## What you will do
How do the lines below between the ones holding "TEMP pin OUT: D14 -> D34" and "RFID3 pin SCK: D8 -> D5", inclusive, read? Give them again exactly, with no other lines.

## Entries provided
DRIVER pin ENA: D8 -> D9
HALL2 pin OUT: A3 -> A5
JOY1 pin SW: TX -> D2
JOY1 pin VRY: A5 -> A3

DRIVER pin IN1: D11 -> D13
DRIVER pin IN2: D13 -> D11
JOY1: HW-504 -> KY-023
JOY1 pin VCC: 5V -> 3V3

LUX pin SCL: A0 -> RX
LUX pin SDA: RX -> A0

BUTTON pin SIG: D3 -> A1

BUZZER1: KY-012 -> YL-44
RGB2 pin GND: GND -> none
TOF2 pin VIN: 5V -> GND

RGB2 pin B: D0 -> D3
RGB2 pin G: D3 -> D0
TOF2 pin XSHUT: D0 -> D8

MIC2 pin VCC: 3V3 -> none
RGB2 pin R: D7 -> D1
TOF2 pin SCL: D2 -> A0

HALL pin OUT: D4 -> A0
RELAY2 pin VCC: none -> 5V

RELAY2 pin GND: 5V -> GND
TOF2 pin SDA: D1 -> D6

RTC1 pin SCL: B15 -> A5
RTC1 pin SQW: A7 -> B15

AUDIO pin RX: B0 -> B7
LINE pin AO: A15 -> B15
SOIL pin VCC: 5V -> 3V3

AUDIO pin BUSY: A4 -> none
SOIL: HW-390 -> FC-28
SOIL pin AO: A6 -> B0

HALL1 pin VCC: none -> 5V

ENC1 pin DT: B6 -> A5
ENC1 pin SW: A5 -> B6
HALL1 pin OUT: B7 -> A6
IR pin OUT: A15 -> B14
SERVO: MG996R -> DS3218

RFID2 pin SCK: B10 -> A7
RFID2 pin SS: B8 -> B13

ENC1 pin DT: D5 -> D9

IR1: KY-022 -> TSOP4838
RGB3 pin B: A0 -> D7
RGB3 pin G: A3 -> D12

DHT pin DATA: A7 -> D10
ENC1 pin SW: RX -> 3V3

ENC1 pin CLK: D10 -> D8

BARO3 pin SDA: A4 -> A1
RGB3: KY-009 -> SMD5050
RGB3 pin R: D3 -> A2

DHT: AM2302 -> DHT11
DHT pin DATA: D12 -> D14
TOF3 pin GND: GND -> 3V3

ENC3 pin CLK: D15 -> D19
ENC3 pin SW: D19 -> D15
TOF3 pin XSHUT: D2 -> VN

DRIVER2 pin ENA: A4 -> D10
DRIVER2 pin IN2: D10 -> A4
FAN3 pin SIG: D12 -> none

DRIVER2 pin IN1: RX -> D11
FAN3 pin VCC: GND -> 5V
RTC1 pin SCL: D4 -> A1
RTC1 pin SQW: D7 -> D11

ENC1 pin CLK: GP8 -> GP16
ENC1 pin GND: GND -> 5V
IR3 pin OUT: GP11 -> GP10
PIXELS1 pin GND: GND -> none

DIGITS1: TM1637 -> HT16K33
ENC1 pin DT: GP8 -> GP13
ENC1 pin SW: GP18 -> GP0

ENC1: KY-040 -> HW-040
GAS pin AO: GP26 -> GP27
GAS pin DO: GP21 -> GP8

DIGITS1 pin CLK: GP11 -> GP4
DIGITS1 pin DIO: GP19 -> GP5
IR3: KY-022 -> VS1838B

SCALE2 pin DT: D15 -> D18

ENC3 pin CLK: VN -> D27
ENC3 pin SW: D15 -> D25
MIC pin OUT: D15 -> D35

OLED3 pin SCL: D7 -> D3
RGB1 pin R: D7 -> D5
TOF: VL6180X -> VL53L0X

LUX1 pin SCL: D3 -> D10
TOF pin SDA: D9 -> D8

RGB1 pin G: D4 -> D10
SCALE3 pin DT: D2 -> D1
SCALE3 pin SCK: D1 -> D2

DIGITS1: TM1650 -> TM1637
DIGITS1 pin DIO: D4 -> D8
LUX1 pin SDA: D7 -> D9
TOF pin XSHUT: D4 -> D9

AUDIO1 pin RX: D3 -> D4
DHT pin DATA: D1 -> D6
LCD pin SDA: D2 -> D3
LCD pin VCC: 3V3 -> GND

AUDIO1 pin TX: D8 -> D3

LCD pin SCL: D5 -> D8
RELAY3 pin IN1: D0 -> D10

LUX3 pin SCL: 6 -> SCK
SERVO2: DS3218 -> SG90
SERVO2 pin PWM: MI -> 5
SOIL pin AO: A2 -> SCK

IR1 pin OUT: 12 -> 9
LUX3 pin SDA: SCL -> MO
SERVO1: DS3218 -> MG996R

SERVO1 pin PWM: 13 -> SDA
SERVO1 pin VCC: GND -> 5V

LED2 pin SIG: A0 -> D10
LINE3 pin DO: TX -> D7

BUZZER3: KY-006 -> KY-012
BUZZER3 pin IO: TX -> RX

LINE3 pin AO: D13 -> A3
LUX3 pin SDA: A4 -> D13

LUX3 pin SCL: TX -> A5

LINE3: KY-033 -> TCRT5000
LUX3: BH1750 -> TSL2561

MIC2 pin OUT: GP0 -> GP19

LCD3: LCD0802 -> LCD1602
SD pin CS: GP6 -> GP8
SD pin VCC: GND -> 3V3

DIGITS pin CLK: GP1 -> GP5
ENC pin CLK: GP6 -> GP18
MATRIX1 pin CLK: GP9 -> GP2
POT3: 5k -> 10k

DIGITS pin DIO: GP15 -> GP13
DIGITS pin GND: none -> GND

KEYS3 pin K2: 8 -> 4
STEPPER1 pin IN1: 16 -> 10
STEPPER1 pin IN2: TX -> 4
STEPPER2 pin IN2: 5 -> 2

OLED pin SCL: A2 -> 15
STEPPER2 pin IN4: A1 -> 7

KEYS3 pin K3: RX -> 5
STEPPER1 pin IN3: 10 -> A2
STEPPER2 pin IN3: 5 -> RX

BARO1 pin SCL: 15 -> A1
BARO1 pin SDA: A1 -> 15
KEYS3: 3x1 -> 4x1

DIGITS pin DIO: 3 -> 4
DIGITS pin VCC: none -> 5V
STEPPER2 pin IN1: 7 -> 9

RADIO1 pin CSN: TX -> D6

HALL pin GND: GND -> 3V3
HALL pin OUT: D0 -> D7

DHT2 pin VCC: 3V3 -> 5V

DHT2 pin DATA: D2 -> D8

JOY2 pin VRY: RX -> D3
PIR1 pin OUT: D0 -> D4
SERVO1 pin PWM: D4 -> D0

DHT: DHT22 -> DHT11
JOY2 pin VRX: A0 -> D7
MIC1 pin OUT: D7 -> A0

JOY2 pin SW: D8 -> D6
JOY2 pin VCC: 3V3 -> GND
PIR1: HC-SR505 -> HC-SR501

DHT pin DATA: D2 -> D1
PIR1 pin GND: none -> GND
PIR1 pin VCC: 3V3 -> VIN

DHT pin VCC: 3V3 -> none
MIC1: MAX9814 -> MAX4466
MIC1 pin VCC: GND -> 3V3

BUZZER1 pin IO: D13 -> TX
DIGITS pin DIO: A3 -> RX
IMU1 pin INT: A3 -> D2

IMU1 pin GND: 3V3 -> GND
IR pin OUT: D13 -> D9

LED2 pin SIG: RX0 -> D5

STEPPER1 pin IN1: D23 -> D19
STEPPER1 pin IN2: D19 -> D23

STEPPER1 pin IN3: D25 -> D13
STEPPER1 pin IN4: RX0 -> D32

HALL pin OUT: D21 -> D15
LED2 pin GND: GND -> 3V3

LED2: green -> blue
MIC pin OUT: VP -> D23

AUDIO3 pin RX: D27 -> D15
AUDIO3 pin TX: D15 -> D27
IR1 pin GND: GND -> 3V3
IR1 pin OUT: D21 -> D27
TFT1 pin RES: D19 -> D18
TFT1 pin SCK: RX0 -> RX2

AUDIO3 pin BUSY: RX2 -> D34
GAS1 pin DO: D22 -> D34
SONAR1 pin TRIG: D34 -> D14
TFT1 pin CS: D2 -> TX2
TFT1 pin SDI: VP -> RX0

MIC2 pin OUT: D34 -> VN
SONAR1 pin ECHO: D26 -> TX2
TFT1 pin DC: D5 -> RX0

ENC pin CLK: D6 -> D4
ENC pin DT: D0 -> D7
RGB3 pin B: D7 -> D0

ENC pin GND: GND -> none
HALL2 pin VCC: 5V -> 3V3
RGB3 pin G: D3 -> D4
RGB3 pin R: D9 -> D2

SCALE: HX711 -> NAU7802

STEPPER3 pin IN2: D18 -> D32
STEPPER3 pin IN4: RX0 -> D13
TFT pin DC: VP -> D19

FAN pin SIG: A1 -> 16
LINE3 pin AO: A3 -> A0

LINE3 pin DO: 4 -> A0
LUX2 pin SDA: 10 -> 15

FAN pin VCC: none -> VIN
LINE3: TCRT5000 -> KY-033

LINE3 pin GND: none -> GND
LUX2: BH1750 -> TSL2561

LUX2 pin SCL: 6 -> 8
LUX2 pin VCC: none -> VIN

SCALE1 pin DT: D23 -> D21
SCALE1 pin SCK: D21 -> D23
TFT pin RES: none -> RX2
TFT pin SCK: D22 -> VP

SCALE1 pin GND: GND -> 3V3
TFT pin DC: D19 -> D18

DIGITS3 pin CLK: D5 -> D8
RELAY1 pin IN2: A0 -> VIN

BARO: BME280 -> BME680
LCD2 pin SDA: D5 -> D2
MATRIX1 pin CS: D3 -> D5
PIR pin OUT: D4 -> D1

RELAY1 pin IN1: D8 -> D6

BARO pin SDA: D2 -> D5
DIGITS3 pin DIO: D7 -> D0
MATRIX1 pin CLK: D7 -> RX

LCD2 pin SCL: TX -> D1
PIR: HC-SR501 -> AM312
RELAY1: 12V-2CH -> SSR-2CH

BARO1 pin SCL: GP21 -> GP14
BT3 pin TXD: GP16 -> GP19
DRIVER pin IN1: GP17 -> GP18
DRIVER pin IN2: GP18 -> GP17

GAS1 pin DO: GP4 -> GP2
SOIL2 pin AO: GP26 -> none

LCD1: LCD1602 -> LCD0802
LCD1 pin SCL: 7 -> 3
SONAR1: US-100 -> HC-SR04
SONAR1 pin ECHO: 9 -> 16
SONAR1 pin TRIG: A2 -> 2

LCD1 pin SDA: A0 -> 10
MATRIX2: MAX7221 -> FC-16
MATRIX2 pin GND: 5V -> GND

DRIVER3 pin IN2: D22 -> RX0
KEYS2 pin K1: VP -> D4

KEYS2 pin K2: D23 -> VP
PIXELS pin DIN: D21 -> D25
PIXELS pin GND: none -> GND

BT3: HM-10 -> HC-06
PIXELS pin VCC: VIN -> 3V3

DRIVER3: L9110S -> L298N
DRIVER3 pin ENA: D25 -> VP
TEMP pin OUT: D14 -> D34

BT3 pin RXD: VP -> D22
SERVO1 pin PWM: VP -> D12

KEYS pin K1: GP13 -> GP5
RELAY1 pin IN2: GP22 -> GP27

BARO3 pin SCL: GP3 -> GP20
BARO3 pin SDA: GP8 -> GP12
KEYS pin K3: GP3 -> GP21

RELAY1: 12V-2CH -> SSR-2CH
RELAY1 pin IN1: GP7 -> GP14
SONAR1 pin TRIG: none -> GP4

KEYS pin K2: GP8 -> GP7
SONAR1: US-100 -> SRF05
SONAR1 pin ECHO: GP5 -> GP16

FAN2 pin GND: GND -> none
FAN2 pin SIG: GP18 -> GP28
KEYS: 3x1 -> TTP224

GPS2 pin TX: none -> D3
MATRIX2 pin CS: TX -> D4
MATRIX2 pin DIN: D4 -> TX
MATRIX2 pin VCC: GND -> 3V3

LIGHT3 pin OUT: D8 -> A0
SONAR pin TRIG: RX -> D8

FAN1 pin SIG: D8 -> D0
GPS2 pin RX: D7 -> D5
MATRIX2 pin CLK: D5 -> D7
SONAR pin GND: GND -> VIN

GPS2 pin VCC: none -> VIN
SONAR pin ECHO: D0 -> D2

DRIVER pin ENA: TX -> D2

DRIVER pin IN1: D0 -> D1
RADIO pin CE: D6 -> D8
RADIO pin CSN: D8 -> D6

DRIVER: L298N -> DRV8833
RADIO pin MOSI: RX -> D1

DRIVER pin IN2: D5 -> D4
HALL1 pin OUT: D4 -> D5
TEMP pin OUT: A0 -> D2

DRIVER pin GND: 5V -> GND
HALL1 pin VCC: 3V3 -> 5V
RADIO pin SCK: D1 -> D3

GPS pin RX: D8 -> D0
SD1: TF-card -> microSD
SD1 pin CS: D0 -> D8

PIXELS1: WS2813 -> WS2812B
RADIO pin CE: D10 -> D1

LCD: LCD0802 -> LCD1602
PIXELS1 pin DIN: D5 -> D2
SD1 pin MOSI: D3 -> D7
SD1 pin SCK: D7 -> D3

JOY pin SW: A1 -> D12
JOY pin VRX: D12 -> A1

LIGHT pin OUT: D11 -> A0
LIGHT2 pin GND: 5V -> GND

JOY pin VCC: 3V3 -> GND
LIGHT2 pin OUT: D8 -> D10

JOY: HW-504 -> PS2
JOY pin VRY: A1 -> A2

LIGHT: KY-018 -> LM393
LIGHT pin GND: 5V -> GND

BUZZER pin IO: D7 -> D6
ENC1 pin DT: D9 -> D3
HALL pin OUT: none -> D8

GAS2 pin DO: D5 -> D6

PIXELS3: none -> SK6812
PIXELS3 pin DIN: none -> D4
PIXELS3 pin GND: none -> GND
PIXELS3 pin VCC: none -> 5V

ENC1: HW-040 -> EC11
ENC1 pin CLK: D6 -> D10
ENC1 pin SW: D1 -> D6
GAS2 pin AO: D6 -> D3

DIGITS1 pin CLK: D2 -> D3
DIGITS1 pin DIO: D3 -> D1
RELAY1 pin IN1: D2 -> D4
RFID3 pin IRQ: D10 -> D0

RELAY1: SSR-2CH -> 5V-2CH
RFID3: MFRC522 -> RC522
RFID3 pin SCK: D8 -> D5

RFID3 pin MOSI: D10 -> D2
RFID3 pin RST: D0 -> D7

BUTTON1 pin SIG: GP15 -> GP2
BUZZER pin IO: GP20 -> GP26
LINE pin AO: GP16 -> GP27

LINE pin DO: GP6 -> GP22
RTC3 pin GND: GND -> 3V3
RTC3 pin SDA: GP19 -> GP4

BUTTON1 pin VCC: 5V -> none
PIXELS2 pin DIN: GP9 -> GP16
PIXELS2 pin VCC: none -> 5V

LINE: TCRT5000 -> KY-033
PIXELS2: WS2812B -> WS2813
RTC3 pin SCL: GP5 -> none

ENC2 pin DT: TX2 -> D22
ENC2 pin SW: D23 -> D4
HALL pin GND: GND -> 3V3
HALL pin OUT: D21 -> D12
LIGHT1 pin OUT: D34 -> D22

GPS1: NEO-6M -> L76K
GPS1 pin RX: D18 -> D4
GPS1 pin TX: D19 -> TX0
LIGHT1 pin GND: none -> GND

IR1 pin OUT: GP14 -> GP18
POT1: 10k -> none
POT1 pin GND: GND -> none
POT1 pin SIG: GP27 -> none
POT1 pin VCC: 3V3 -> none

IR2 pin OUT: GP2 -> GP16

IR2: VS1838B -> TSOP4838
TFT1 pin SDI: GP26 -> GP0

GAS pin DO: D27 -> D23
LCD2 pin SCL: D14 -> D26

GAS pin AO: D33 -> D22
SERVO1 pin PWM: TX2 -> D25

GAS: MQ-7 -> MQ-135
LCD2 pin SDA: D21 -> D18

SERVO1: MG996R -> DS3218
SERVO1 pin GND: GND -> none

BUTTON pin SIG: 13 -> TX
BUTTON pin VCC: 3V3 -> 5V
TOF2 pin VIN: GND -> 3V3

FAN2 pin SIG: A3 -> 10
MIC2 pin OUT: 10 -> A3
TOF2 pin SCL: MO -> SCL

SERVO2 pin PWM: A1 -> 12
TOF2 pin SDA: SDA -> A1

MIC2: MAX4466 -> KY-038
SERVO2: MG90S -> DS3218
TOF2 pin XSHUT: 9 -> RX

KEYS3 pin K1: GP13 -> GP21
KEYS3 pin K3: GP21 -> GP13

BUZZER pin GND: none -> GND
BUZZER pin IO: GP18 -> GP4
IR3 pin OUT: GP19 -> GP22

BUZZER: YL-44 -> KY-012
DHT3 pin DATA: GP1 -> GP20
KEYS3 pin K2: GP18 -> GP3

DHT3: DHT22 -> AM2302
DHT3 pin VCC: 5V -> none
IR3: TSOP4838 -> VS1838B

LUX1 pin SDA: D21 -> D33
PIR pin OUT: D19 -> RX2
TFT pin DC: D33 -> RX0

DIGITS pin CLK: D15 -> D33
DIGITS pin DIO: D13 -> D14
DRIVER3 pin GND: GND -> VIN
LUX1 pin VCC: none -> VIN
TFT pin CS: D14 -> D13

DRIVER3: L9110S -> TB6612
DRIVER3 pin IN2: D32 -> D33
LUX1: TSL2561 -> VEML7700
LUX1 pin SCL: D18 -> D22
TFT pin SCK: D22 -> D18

## Task solution
TEMP pin OUT: D14 -> D34

BT3 pin RXD: VP -> D22
SERVO1 pin PWM: VP -> D12

KEYS pin K1: GP13 -> GP5
RELAY1 pin IN2: GP22 -> GP27

BARO3 pin SCL: GP3 -> GP20
BARO3 pin SDA: GP8 -> GP12
KEYS pin K3: GP3 -> GP21

RELAY1: 12V-2CH -> SSR-2CH
RELAY1 pin IN1: GP7 -> GP14
SONAR1 pin TRIG: none -> GP4

KEYS pin K2: GP8 -> GP7
SONAR1: US-100 -> SRF05
SONAR1 pin ECHO: GP5 -> GP16

FAN2 pin GND: GND -> none
FAN2 pin SIG: GP18 -> GP28
KEYS: 3x1 -> TTP224

GPS2 pin TX: none -> D3
MATRIX2 pin CS: TX -> D4
MATRIX2 pin DIN: D4 -> TX
MATRIX2 pin VCC: GND -> 3V3

LIGHT3 pin OUT: D8 -> A0
SONAR pin TRIG: RX -> D8

FAN1 pin SIG: D8 -> D0
GPS2 pin RX: D7 -> D5
MATRIX2 pin CLK: D5 -> D7
SONAR pin GND: GND -> VIN

GPS2 pin VCC: none -> VIN
SONAR pin ECHO: D0 -> D2

DRIVER pin ENA: TX -> D2

DRIVER pin IN1: D0 -> D1
RADIO pin CE: D6 -> D8
RADIO pin CSN: D8 -> D6

DRIVER: L298N -> DRV8833
RADIO pin MOSI: RX -> D1

DRIVER pin IN2: D5 -> D4
HALL1 pin OUT: D4 -> D5
TEMP pin OUT: A0 -> D2

DRIVER pin GND: 5V -> GND
HALL1 pin VCC: 3V3 -> 5V
RADIO pin SCK: D1 -> D3

GPS pin RX: D8 -> D0
SD1: TF-card -> microSD
SD1 pin CS: D0 -> D8

PIXELS1: WS2813 -> WS2812B
RADIO pin CE: D10 -> D1

LCD: LCD0802 -> LCD1602
PIXELS1 pin DIN: D5 -> D2
SD1 pin MOSI: D3 -> D7
SD1 pin SCK: D7 -> D3

JOY pin SW: A1 -> D12
JOY pin VRX: D12 -> A1

LIGHT pin OUT: D11 -> A0
LIGHT2 pin GND: 5V -> GND

JOY pin VCC: 3V3 -> GND
LIGHT2 pin OUT: D8 -> D10

JOY: HW-504 -> PS2
JOY pin VRY: A1 -> A2

LIGHT: KY-018 -> LM393
LIGHT pin GND: 5V -> GND

BUZZER pin IO: D7 -> D6
ENC1 pin DT: D9 -> D3
HALL pin OUT: none -> D8

GAS2 pin DO: D5 -> D6

PIXELS3: none -> SK6812
PIXELS3 pin DIN: none -> D4
PIXELS3 pin GND: none -> GND
PIXELS3 pin VCC: none -> 5V

ENC1: HW-040 -> EC11
ENC1 pin CLK: D6 -> D10
ENC1 pin SW: D1 -> D6
GAS2 pin AO: D6 -> D3

DIGITS1 pin CLK: D2 -> D3
DIGITS1 pin DIO: D3 -> D1
RELAY1 pin IN1: D2 -> D4
RFID3 pin IRQ: D10 -> D0

RELAY1: SSR-2CH -> 5V-2CH
RFID3: MFRC522 -> RC522
RFID3 pin SCK: D8 -> D5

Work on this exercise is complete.